### [Exercise requirements]
Within the records below is a range that opens at the line with "(533, 140) = (326, 292): none" and closes at the line with "(705, 279) = (453, 96): white". Return that range word for word, both ends included, and only that range.

[Coordinate-based object records]
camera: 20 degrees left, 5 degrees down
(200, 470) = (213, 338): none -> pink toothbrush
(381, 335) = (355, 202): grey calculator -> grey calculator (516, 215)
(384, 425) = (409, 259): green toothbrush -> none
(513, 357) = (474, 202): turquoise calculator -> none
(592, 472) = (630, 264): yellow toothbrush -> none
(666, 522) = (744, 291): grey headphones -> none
...
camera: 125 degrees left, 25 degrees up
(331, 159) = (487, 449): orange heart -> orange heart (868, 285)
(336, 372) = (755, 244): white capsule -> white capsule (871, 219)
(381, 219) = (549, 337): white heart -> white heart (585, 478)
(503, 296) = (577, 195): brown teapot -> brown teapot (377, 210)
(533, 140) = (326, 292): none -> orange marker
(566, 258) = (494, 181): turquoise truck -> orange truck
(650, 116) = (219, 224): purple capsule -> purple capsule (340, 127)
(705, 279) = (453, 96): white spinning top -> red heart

### [Task output]
(533, 140) = (326, 292): none -> orange marker
(566, 258) = (494, 181): turquoise truck -> orange truck
(650, 116) = (219, 224): purple capsule -> purple capsule (340, 127)
(705, 279) = (453, 96): white spinning top -> red heart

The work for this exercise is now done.